> [Entries shown]
■ ■ ■ ■

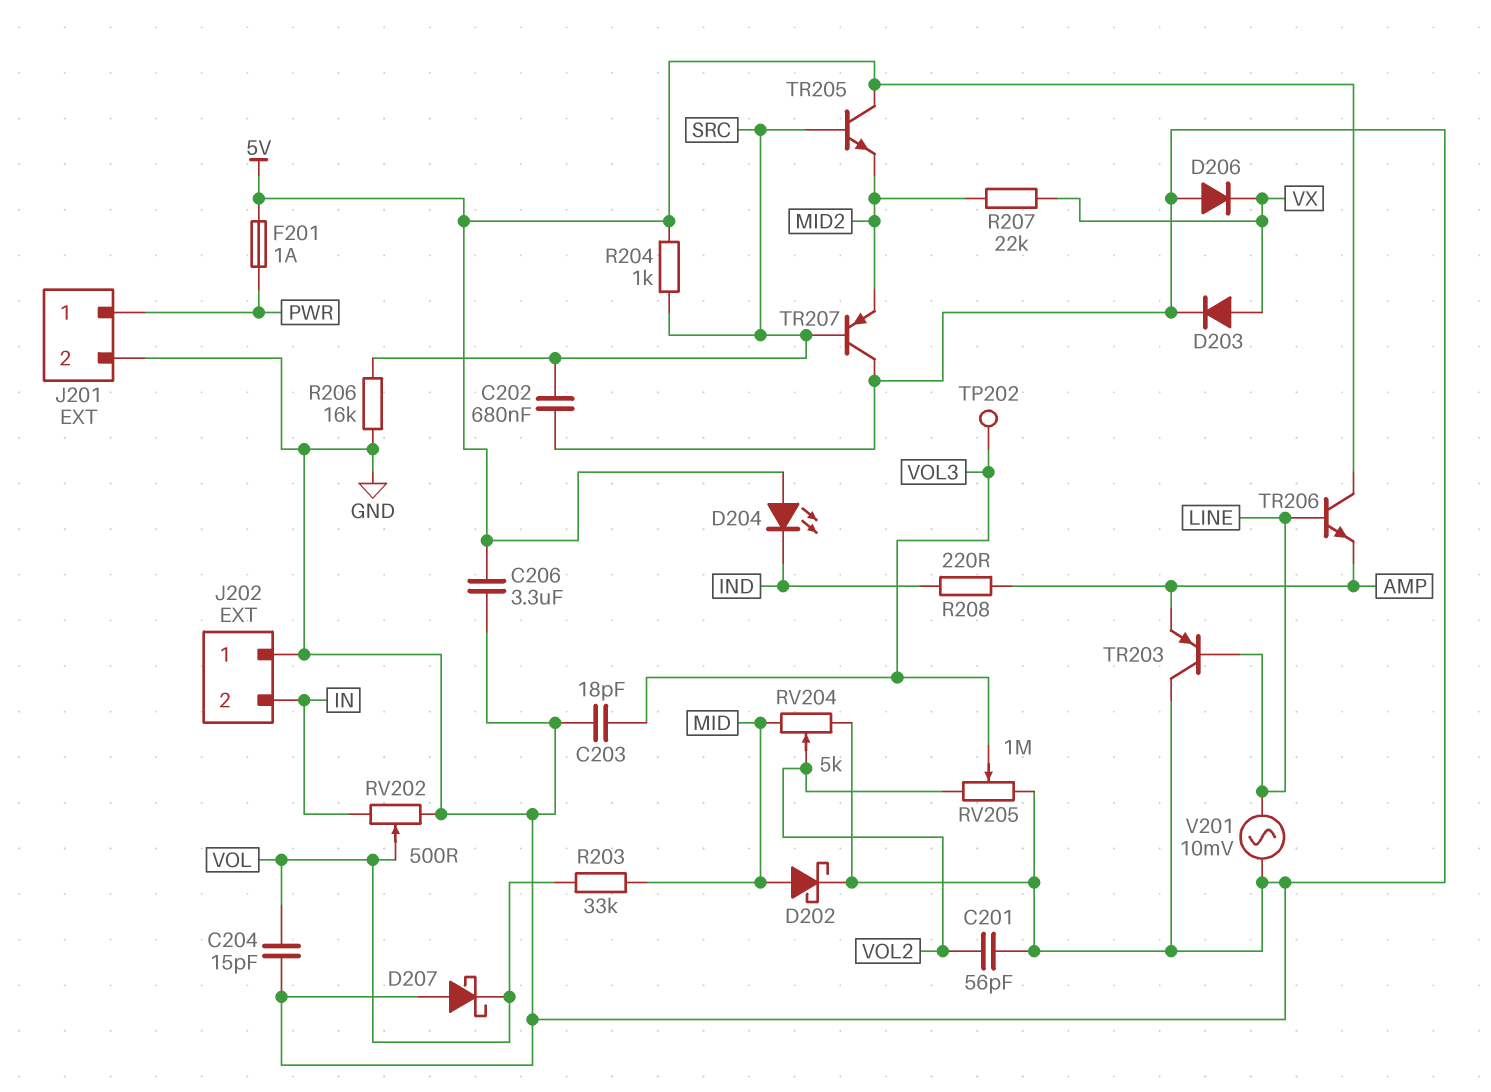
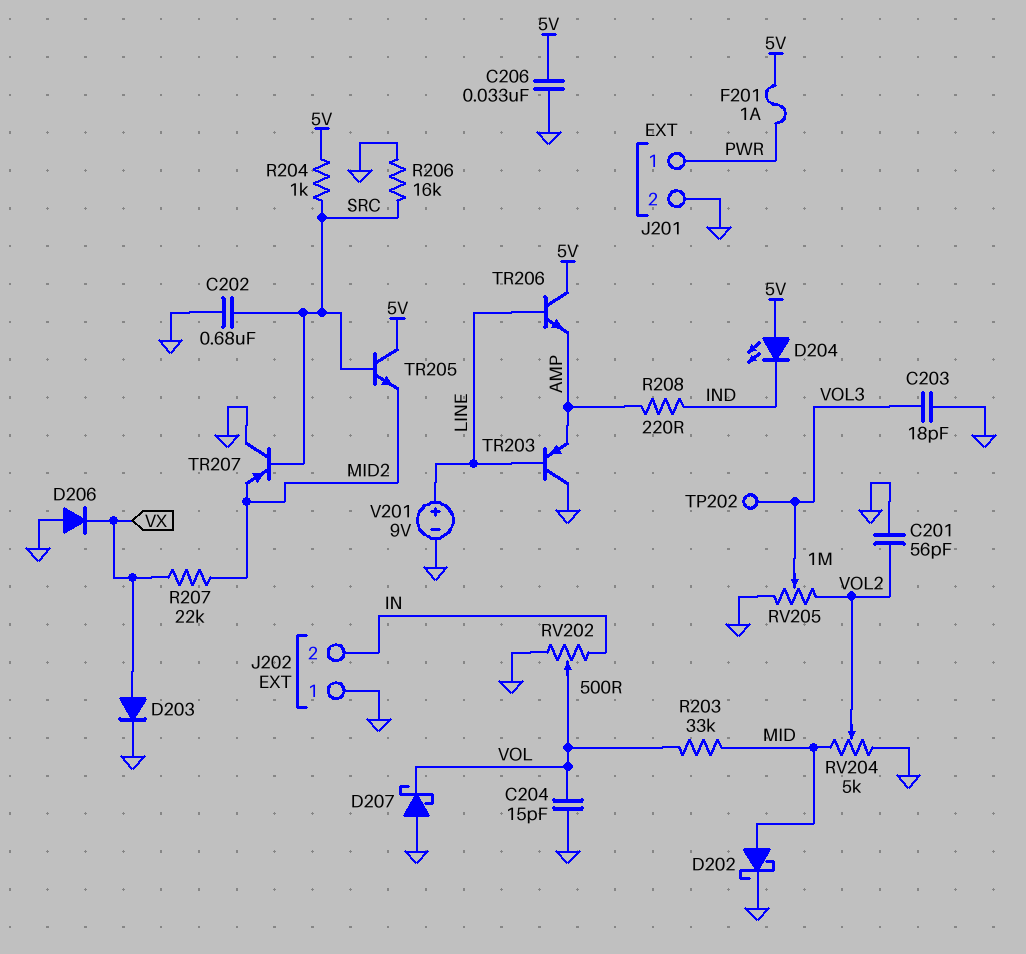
C206: 3.3uF (5V, GND) -> 33nF (5V, GND)
V201: AC 10mV (GND, LINE) -> 9V (plus LINE, minus GND)

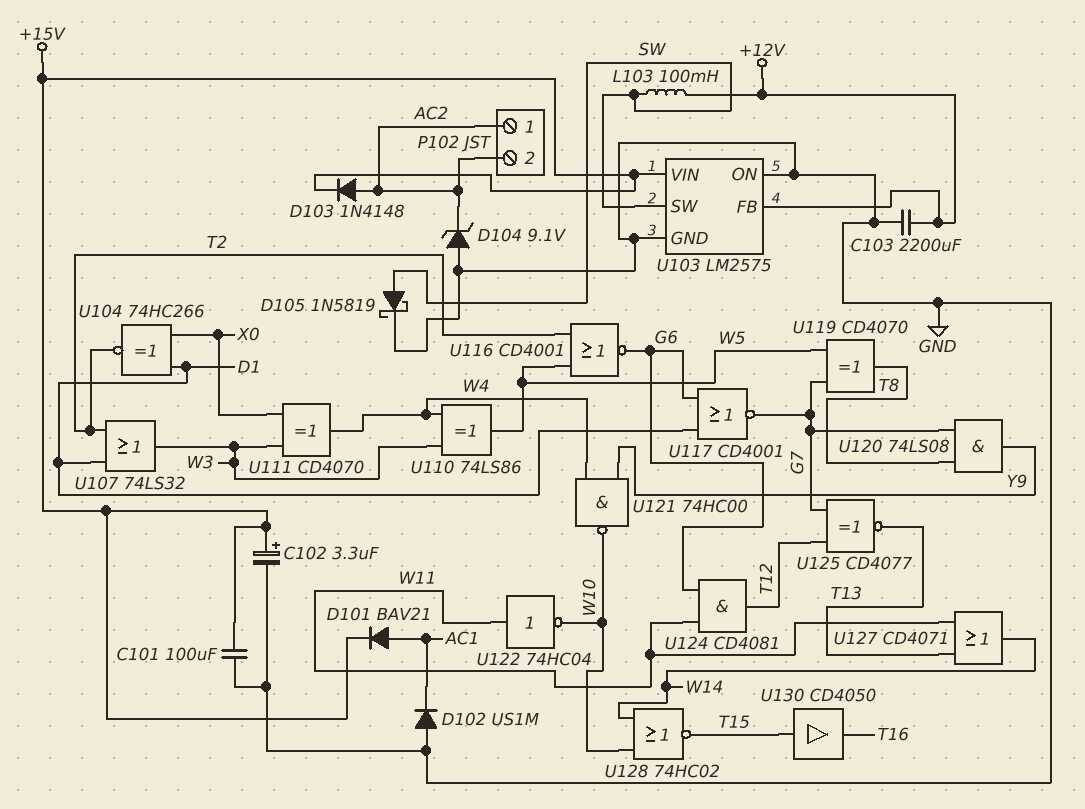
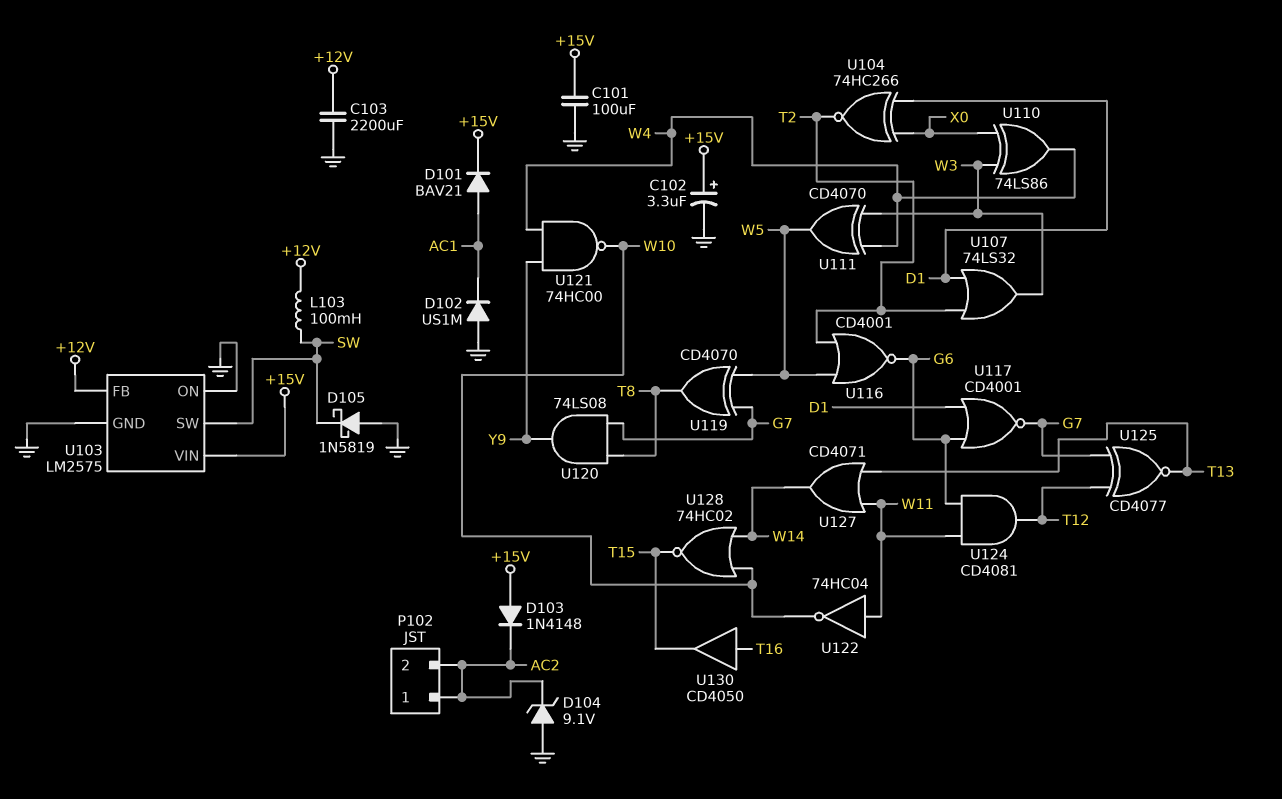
D103: diode 1N4148 (A AC2, K +15V) -> diode 1N4148 (A +15V, K AC2)
D105: schottky 1N5819 (A SW, K GND) -> schottky 1N5819 (A GND, K SW)
U110: XOR 74LS86 (in W3, in W4, out W5) -> XOR 74LS86 (in W3, in X0, out W4)
U111: XOR CD4070 (in W3, in X0, out W4) -> XOR CD4070 (in W3, in W4, out W5)
U130: buffer CD4050 (in T15, out T16) -> buffer CD4050 (in T16, out T15)

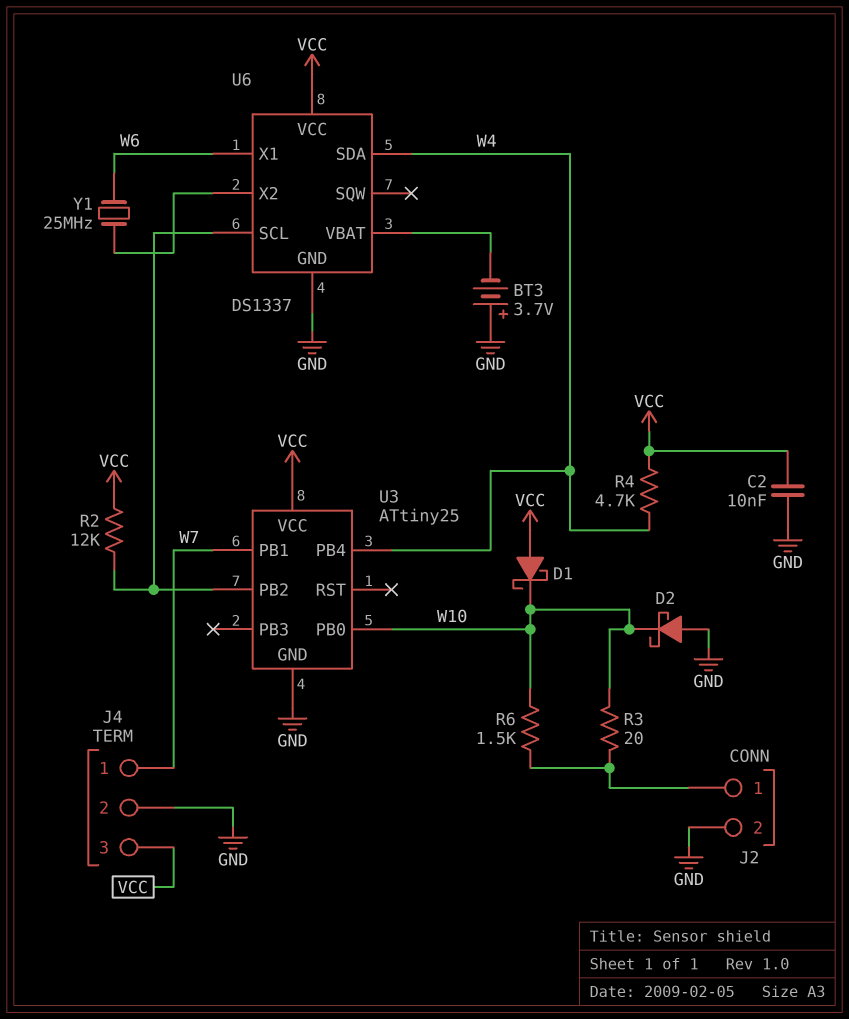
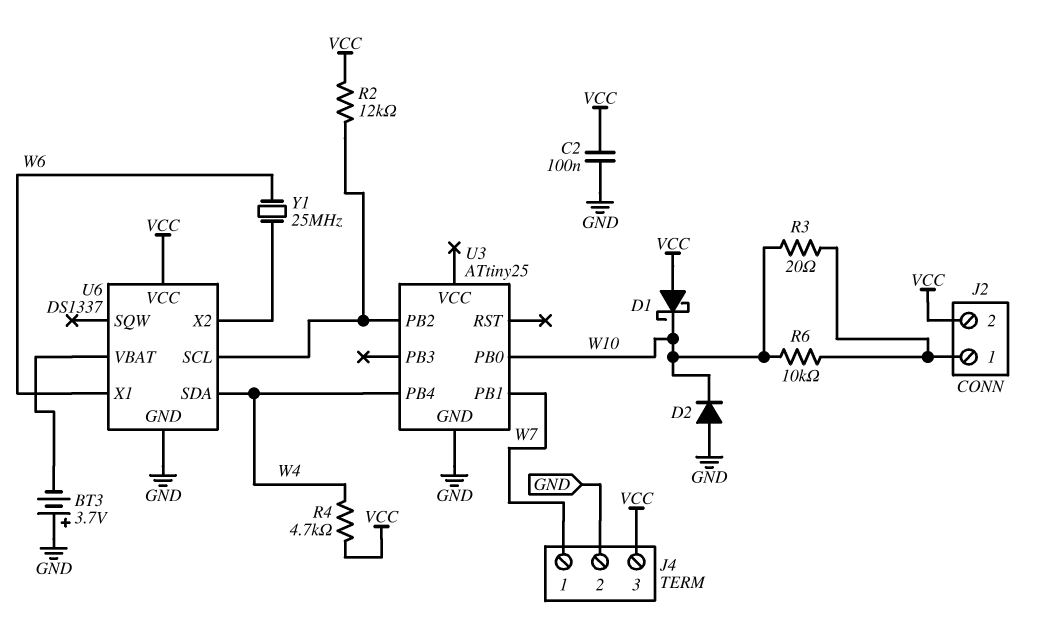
C2: 10nF (GND, VCC) -> 100nF (GND, VCC)
D2: schottky (A GND, K W10) -> diode (A GND, K W10)
J2 pin 2: GND -> VCC
R6: 1.5k (J2/1, W10) -> 10k (J2/1, W10)
U3 pin VCC: VCC -> none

■ ■ ■ ■

> [Work required]
The expected output is every entry, retyped exactly, with all pictures removed.

> [Answer to the exercise]
C206: 3.3uF (5V, GND) -> 33nF (5V, GND)
V201: AC 10mV (GND, LINE) -> 9V (plus LINE, minus GND)

D103: diode 1N4148 (A AC2, K +15V) -> diode 1N4148 (A +15V, K AC2)
D105: schottky 1N5819 (A SW, K GND) -> schottky 1N5819 (A GND, K SW)
U110: XOR 74LS86 (in W3, in W4, out W5) -> XOR 74LS86 (in W3, in X0, out W4)
U111: XOR CD4070 (in W3, in X0, out W4) -> XOR CD4070 (in W3, in W4, out W5)
U130: buffer CD4050 (in T15, out T16) -> buffer CD4050 (in T16, out T15)

C2: 10nF (GND, VCC) -> 100nF (GND, VCC)
D2: schottky (A GND, K W10) -> diode (A GND, K W10)
J2 pin 2: GND -> VCC
R6: 1.5k (J2/1, W10) -> 10k (J2/1, W10)
U3 pin VCC: VCC -> none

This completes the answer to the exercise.